(Beginning of SOURCE MATERIAL)
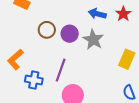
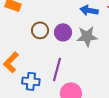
gray star: (93, 40) -> (87, 36), turned -30

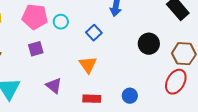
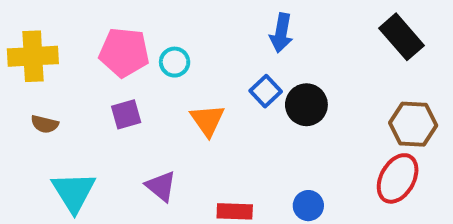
blue square: (94, 33) -> (266, 91), moved
black circle: (149, 44) -> (306, 105), moved
orange triangle: (88, 65) -> (208, 120), moved

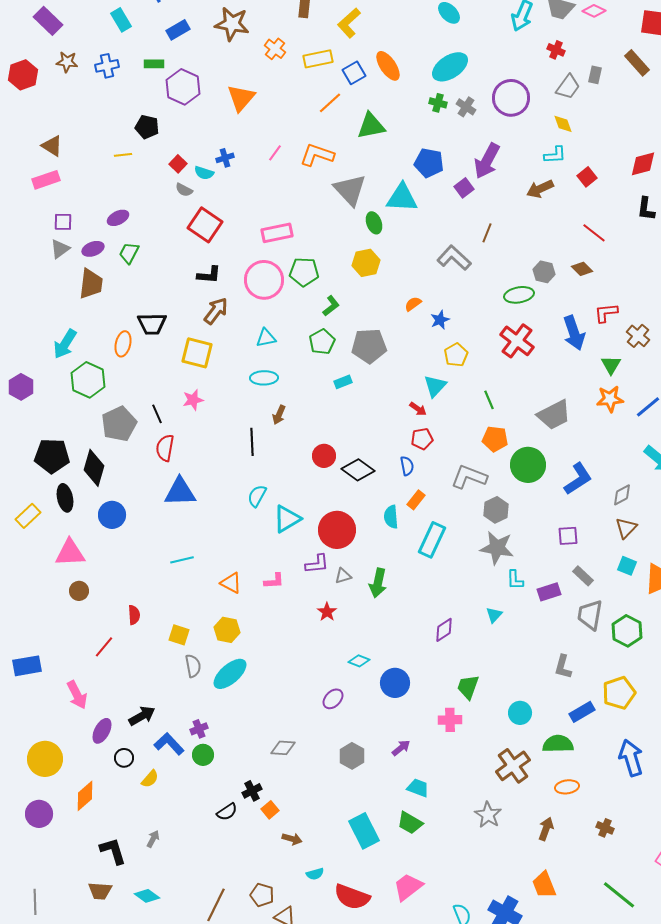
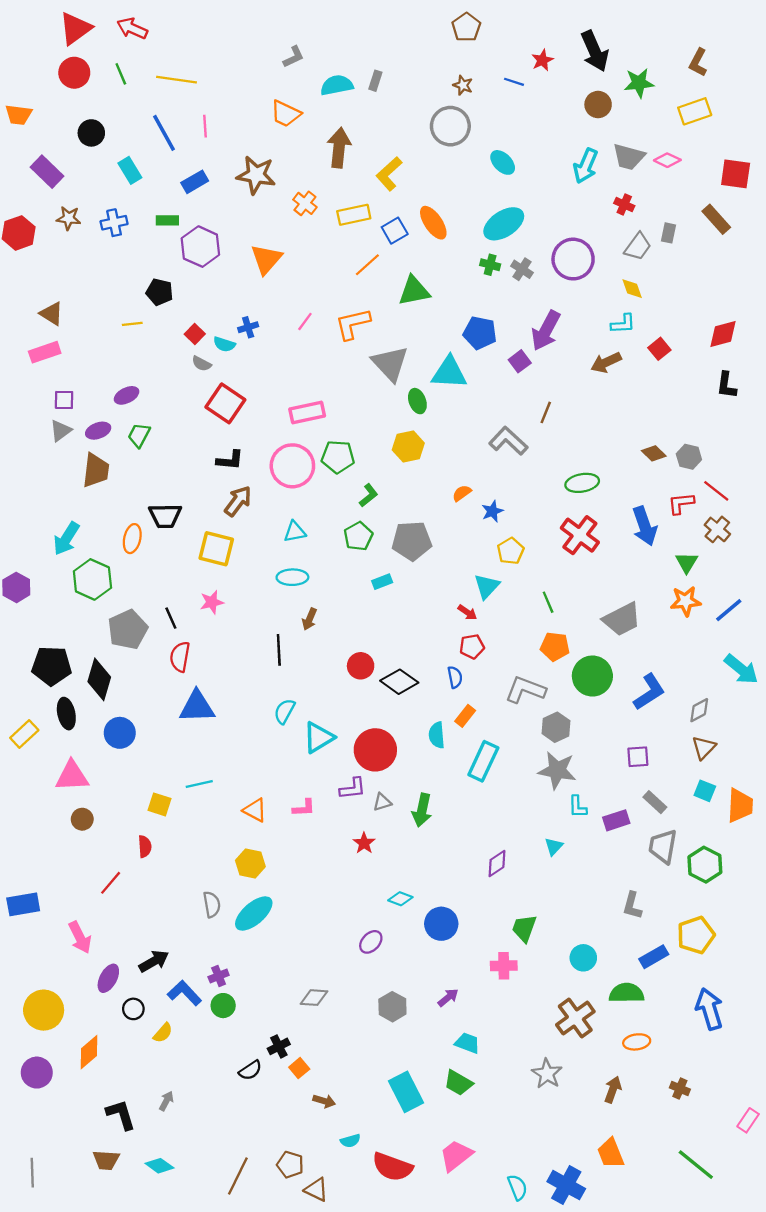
orange L-shape: (317, 155) -> (353, 324), turned -32
red line: (594, 233) -> (716, 491), moved
gray hexagon: (544, 272) -> (689, 457), moved
yellow square: (179, 635) -> (159, 804), moved

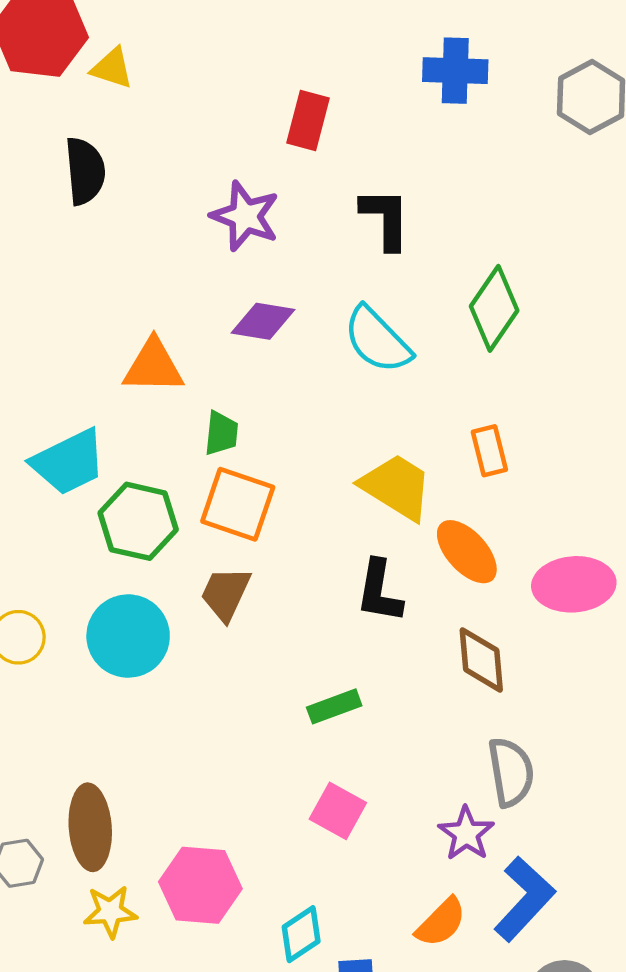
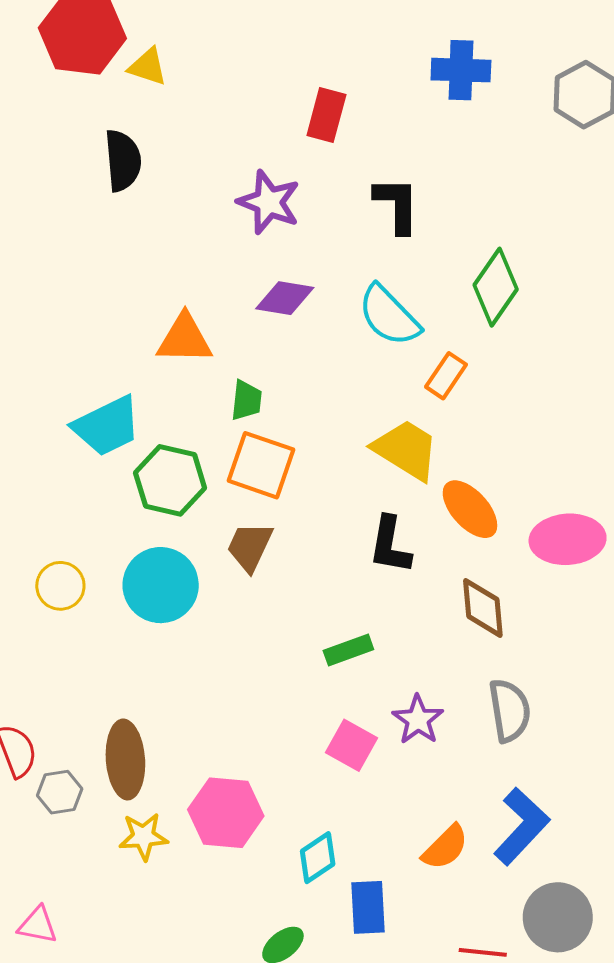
(End of SOURCE MATERIAL)
=== ASSIGNMENT ===
Copy each line of the records that contains the word "orange".

=== WORKED SOLUTION ===
orange triangle: (88, 65) -> (208, 120), moved
orange L-shape: (317, 155) -> (353, 324), turned -32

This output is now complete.